-- Opening Marker --

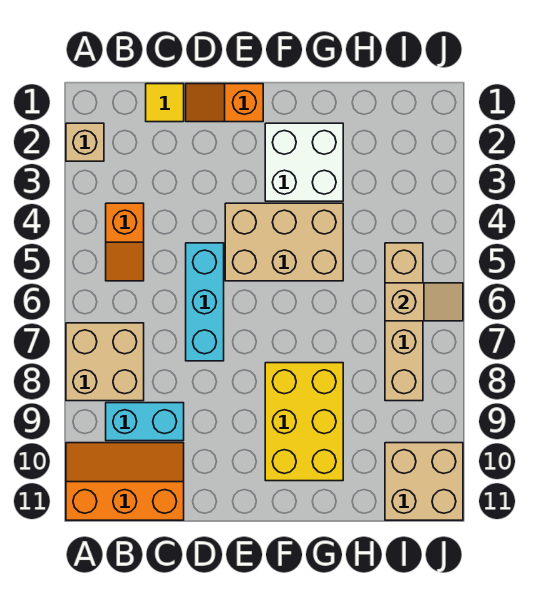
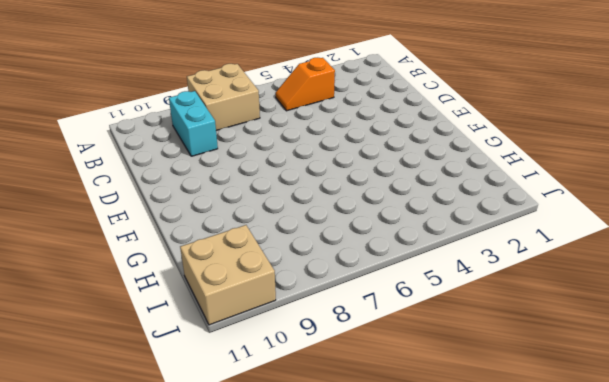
none -> tan brick A2 level 1
none -> orange slope A10:C11 level 1 top 11
none -> yellow tile C1 level 1

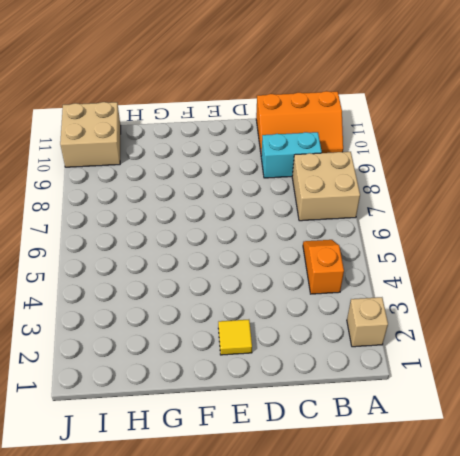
yellow tile E2 level 1 -> yellow tile C1 level 1
none -> orange slope D1:E1 level 1 top E
none -> cyan brick D5:D7 level 1
none -> tan brick E4:G5 level 1

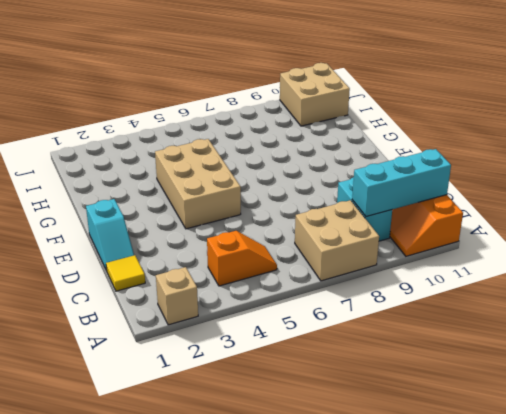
cyan brick B9:B11 level 2 -> cyan brick D5:D7 level 1
cyan slope D1:E1 level 1 top E -> orange slope D1:E1 level 1 top E
none -> white brick F2:G3 level 1
none -> yellow brick F8:G10 level 1
none -> tan brick I5:I8 level 1

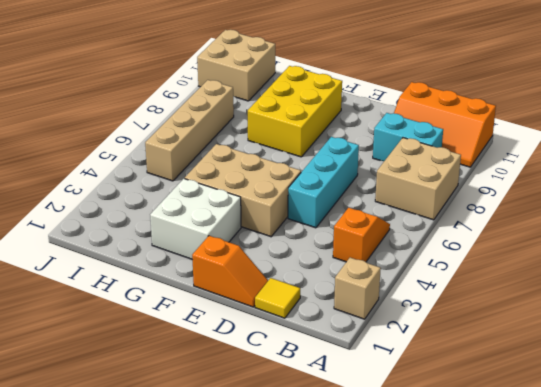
none -> tan slope I6:J6 level 2 top I

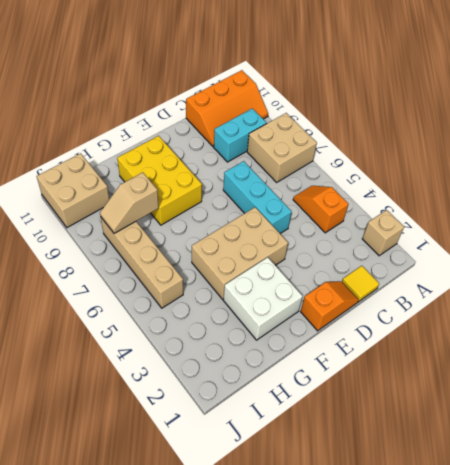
tan slope H8:I8 level 2 top H -> tan slope I6:J6 level 2 top I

-- Closing Marker --

EXERCISE REQUIREMENTS: State the number of lines holding the word "slope" in the listing. Add nothing else.

OUTPUT FOR THIS TASK: 5